▶ [WORK REQUEST] Write out once more the lines running from the top of the entries below to the line with "turquoise headphones 556,358,62,70", both ends included.

*** AVAILABLE RECORDS ***

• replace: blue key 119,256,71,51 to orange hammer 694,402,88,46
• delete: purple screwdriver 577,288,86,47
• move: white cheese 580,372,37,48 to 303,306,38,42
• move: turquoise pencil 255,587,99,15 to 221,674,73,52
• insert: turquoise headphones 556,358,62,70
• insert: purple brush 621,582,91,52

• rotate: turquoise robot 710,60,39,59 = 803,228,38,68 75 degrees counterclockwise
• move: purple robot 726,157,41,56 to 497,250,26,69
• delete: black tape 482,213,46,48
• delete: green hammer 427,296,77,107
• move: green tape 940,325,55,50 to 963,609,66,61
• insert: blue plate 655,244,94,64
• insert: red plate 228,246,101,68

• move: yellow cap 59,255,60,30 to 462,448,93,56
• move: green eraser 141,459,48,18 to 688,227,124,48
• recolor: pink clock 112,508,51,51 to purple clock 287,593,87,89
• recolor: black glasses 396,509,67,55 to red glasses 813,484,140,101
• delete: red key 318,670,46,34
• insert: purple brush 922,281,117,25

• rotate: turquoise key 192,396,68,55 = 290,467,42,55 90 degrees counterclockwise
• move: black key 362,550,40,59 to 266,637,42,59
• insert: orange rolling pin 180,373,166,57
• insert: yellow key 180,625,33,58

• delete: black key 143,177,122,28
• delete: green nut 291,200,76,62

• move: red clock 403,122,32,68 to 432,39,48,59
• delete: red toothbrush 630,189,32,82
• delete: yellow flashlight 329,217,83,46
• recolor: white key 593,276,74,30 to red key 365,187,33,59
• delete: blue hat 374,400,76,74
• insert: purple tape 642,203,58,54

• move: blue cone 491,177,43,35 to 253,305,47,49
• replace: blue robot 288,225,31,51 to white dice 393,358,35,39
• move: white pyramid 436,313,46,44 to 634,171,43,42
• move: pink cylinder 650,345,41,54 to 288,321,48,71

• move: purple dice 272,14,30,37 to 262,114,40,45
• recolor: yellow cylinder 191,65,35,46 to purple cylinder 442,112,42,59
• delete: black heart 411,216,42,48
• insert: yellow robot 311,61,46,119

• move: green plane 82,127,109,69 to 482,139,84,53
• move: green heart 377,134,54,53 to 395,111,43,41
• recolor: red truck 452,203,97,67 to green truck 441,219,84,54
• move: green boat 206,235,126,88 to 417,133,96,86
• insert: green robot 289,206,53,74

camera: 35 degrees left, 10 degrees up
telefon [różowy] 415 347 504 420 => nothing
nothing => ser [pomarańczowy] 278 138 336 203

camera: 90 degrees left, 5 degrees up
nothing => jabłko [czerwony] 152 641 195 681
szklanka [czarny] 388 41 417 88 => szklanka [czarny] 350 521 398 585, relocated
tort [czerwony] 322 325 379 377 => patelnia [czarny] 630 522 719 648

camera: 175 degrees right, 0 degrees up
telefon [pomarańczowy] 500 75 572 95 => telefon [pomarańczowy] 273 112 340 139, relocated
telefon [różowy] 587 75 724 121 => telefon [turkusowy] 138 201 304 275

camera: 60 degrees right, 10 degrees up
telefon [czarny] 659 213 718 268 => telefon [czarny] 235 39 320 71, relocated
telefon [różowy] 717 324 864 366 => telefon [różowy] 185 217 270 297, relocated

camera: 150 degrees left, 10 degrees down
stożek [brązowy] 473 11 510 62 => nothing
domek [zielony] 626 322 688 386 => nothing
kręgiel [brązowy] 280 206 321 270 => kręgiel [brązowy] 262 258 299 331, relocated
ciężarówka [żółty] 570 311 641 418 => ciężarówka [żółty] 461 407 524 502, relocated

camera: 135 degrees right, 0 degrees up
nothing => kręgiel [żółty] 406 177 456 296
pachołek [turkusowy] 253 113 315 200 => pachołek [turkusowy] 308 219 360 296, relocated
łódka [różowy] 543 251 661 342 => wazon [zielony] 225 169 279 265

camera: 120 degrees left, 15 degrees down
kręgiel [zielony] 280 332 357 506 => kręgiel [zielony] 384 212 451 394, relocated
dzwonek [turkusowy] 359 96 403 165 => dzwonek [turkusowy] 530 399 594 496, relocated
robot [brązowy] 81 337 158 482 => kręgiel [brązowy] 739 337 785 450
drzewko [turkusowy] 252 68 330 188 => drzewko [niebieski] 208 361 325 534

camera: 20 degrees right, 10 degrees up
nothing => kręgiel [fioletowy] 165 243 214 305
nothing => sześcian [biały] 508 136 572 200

*** End of AVAILABLE RECORDS ***

▶ [TASK RESPONSE]
• replace: blue key 119,256,71,51 to orange hammer 694,402,88,46
• delete: purple screwdriver 577,288,86,47
• move: white cheese 580,372,37,48 to 303,306,38,42
• move: turquoise pencil 255,587,99,15 to 221,674,73,52
• insert: turquoise headphones 556,358,62,70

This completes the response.